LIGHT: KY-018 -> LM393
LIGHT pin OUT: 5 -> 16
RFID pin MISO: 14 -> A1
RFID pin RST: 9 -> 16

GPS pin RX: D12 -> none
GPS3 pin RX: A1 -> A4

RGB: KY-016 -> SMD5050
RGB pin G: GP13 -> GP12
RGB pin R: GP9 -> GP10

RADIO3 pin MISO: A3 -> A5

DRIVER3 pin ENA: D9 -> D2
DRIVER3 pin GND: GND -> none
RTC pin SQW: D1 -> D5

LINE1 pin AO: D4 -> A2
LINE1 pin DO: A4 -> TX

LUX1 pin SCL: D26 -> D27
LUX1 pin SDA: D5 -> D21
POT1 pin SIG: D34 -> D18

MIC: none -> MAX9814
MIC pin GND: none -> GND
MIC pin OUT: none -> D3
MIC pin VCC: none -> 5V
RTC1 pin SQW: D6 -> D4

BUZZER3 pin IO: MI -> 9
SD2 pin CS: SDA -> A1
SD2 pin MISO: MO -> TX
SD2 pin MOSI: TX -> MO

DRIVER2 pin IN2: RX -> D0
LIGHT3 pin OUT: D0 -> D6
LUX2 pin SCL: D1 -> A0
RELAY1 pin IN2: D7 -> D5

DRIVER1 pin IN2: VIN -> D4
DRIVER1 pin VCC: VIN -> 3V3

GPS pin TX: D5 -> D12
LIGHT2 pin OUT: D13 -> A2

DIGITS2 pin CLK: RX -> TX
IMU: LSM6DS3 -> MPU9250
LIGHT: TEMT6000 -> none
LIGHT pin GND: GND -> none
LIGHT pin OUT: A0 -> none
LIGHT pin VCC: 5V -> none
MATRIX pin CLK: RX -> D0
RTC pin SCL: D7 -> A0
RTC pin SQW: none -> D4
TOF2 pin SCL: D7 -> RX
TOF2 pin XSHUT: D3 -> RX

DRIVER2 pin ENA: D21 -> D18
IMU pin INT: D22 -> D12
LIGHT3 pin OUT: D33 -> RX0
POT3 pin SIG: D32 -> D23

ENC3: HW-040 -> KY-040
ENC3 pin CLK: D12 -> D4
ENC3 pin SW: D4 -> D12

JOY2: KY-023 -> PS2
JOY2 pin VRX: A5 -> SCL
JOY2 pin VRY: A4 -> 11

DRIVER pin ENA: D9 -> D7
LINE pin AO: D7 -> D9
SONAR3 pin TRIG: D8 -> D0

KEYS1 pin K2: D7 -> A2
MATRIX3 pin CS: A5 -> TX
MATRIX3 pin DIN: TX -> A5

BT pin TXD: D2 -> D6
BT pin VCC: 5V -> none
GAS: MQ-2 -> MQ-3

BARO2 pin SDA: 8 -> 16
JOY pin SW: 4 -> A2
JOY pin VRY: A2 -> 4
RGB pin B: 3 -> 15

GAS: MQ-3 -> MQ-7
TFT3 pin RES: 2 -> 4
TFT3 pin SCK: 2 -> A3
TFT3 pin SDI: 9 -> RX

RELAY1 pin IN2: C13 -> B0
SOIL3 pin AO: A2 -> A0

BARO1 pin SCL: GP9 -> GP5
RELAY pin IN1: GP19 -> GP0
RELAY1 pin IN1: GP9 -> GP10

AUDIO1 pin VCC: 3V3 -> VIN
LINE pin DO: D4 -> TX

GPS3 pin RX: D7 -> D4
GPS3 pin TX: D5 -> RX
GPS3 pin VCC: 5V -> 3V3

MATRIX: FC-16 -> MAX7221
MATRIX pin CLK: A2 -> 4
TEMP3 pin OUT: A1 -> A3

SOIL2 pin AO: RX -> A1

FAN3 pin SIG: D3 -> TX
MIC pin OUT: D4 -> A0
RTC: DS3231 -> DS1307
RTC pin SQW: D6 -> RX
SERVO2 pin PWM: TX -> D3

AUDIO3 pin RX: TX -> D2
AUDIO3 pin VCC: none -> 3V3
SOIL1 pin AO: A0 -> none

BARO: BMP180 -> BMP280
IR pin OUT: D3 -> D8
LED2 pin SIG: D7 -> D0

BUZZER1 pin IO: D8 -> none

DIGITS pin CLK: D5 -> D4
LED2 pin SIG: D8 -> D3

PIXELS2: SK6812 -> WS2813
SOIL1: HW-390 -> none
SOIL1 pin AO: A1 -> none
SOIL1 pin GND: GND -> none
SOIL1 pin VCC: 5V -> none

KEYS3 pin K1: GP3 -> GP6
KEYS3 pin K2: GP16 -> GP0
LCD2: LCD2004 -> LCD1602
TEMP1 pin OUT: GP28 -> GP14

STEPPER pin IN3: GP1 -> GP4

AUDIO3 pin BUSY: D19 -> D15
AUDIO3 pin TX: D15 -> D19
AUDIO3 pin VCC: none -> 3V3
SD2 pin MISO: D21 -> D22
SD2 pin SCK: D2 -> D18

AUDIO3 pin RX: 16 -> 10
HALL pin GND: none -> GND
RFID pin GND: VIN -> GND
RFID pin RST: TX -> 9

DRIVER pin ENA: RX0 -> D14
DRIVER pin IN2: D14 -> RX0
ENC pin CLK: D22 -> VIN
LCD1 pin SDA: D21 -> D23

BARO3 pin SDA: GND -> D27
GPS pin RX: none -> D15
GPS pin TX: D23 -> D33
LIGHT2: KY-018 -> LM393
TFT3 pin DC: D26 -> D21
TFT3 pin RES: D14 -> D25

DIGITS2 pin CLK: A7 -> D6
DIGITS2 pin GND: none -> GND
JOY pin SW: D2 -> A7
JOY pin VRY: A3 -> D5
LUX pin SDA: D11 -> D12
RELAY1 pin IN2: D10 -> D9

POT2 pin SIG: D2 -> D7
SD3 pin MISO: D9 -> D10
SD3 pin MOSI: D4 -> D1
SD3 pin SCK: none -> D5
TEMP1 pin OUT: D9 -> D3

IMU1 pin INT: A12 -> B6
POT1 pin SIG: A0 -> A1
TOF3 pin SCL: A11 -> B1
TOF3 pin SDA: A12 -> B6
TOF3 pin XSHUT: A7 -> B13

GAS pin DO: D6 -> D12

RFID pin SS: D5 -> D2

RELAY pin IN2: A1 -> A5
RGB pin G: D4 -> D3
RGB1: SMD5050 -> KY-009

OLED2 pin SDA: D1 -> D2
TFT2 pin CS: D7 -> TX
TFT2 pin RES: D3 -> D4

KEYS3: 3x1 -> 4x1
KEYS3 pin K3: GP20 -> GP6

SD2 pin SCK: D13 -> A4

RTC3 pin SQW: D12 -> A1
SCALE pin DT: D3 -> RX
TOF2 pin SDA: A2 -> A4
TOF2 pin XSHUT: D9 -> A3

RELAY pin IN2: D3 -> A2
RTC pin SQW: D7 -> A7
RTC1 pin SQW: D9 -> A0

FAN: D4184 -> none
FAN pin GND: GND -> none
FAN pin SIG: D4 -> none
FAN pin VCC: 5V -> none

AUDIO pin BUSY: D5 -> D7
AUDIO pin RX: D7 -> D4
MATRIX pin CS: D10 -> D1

• [Task description]
Each line above should be duplicated without any alteration.

• [Result of this exercise]
LIGHT: KY-018 -> LM393
LIGHT pin OUT: 5 -> 16
RFID pin MISO: 14 -> A1
RFID pin RST: 9 -> 16

GPS pin RX: D12 -> none
GPS3 pin RX: A1 -> A4

RGB: KY-016 -> SMD5050
RGB pin G: GP13 -> GP12
RGB pin R: GP9 -> GP10

RADIO3 pin MISO: A3 -> A5

DRIVER3 pin ENA: D9 -> D2
DRIVER3 pin GND: GND -> none
RTC pin SQW: D1 -> D5

LINE1 pin AO: D4 -> A2
LINE1 pin DO: A4 -> TX

LUX1 pin SCL: D26 -> D27
LUX1 pin SDA: D5 -> D21
POT1 pin SIG: D34 -> D18

MIC: none -> MAX9814
MIC pin GND: none -> GND
MIC pin OUT: none -> D3
MIC pin VCC: none -> 5V
RTC1 pin SQW: D6 -> D4

BUZZER3 pin IO: MI -> 9
SD2 pin CS: SDA -> A1
SD2 pin MISO: MO -> TX
SD2 pin MOSI: TX -> MO

DRIVER2 pin IN2: RX -> D0
LIGHT3 pin OUT: D0 -> D6
LUX2 pin SCL: D1 -> A0
RELAY1 pin IN2: D7 -> D5

DRIVER1 pin IN2: VIN -> D4
DRIVER1 pin VCC: VIN -> 3V3

GPS pin TX: D5 -> D12
LIGHT2 pin OUT: D13 -> A2

DIGITS2 pin CLK: RX -> TX
IMU: LSM6DS3 -> MPU9250
LIGHT: TEMT6000 -> none
LIGHT pin GND: GND -> none
LIGHT pin OUT: A0 -> none
LIGHT pin VCC: 5V -> none
MATRIX pin CLK: RX -> D0
RTC pin SCL: D7 -> A0
RTC pin SQW: none -> D4
TOF2 pin SCL: D7 -> RX
TOF2 pin XSHUT: D3 -> RX

DRIVER2 pin ENA: D21 -> D18
IMU pin INT: D22 -> D12
LIGHT3 pin OUT: D33 -> RX0
POT3 pin SIG: D32 -> D23

ENC3: HW-040 -> KY-040
ENC3 pin CLK: D12 -> D4
ENC3 pin SW: D4 -> D12

JOY2: KY-023 -> PS2
JOY2 pin VRX: A5 -> SCL
JOY2 pin VRY: A4 -> 11

DRIVER pin ENA: D9 -> D7
LINE pin AO: D7 -> D9
SONAR3 pin TRIG: D8 -> D0

KEYS1 pin K2: D7 -> A2
MATRIX3 pin CS: A5 -> TX
MATRIX3 pin DIN: TX -> A5

BT pin TXD: D2 -> D6
BT pin VCC: 5V -> none
GAS: MQ-2 -> MQ-3

BARO2 pin SDA: 8 -> 16
JOY pin SW: 4 -> A2
JOY pin VRY: A2 -> 4
RGB pin B: 3 -> 15

GAS: MQ-3 -> MQ-7
TFT3 pin RES: 2 -> 4
TFT3 pin SCK: 2 -> A3
TFT3 pin SDI: 9 -> RX

RELAY1 pin IN2: C13 -> B0
SOIL3 pin AO: A2 -> A0

BARO1 pin SCL: GP9 -> GP5
RELAY pin IN1: GP19 -> GP0
RELAY1 pin IN1: GP9 -> GP10

AUDIO1 pin VCC: 3V3 -> VIN
LINE pin DO: D4 -> TX

GPS3 pin RX: D7 -> D4
GPS3 pin TX: D5 -> RX
GPS3 pin VCC: 5V -> 3V3

MATRIX: FC-16 -> MAX7221
MATRIX pin CLK: A2 -> 4
TEMP3 pin OUT: A1 -> A3

SOIL2 pin AO: RX -> A1

FAN3 pin SIG: D3 -> TX
MIC pin OUT: D4 -> A0
RTC: DS3231 -> DS1307
RTC pin SQW: D6 -> RX
SERVO2 pin PWM: TX -> D3

AUDIO3 pin RX: TX -> D2
AUDIO3 pin VCC: none -> 3V3
SOIL1 pin AO: A0 -> none

BARO: BMP180 -> BMP280
IR pin OUT: D3 -> D8
LED2 pin SIG: D7 -> D0

BUZZER1 pin IO: D8 -> none

DIGITS pin CLK: D5 -> D4
LED2 pin SIG: D8 -> D3

PIXELS2: SK6812 -> WS2813
SOIL1: HW-390 -> none
SOIL1 pin AO: A1 -> none
SOIL1 pin GND: GND -> none
SOIL1 pin VCC: 5V -> none

KEYS3 pin K1: GP3 -> GP6
KEYS3 pin K2: GP16 -> GP0
LCD2: LCD2004 -> LCD1602
TEMP1 pin OUT: GP28 -> GP14

STEPPER pin IN3: GP1 -> GP4

AUDIO3 pin BUSY: D19 -> D15
AUDIO3 pin TX: D15 -> D19
AUDIO3 pin VCC: none -> 3V3
SD2 pin MISO: D21 -> D22
SD2 pin SCK: D2 -> D18

AUDIO3 pin RX: 16 -> 10
HALL pin GND: none -> GND
RFID pin GND: VIN -> GND
RFID pin RST: TX -> 9

DRIVER pin ENA: RX0 -> D14
DRIVER pin IN2: D14 -> RX0
ENC pin CLK: D22 -> VIN
LCD1 pin SDA: D21 -> D23

BARO3 pin SDA: GND -> D27
GPS pin RX: none -> D15
GPS pin TX: D23 -> D33
LIGHT2: KY-018 -> LM393
TFT3 pin DC: D26 -> D21
TFT3 pin RES: D14 -> D25

DIGITS2 pin CLK: A7 -> D6
DIGITS2 pin GND: none -> GND
JOY pin SW: D2 -> A7
JOY pin VRY: A3 -> D5
LUX pin SDA: D11 -> D12
RELAY1 pin IN2: D10 -> D9

POT2 pin SIG: D2 -> D7
SD3 pin MISO: D9 -> D10
SD3 pin MOSI: D4 -> D1
SD3 pin SCK: none -> D5
TEMP1 pin OUT: D9 -> D3

IMU1 pin INT: A12 -> B6
POT1 pin SIG: A0 -> A1
TOF3 pin SCL: A11 -> B1
TOF3 pin SDA: A12 -> B6
TOF3 pin XSHUT: A7 -> B13

GAS pin DO: D6 -> D12

RFID pin SS: D5 -> D2

RELAY pin IN2: A1 -> A5
RGB pin G: D4 -> D3
RGB1: SMD5050 -> KY-009

OLED2 pin SDA: D1 -> D2
TFT2 pin CS: D7 -> TX
TFT2 pin RES: D3 -> D4

KEYS3: 3x1 -> 4x1
KEYS3 pin K3: GP20 -> GP6

SD2 pin SCK: D13 -> A4

RTC3 pin SQW: D12 -> A1
SCALE pin DT: D3 -> RX
TOF2 pin SDA: A2 -> A4
TOF2 pin XSHUT: D9 -> A3

RELAY pin IN2: D3 -> A2
RTC pin SQW: D7 -> A7
RTC1 pin SQW: D9 -> A0

FAN: D4184 -> none
FAN pin GND: GND -> none
FAN pin SIG: D4 -> none
FAN pin VCC: 5V -> none

AUDIO pin BUSY: D5 -> D7
AUDIO pin RX: D7 -> D4
MATRIX pin CS: D10 -> D1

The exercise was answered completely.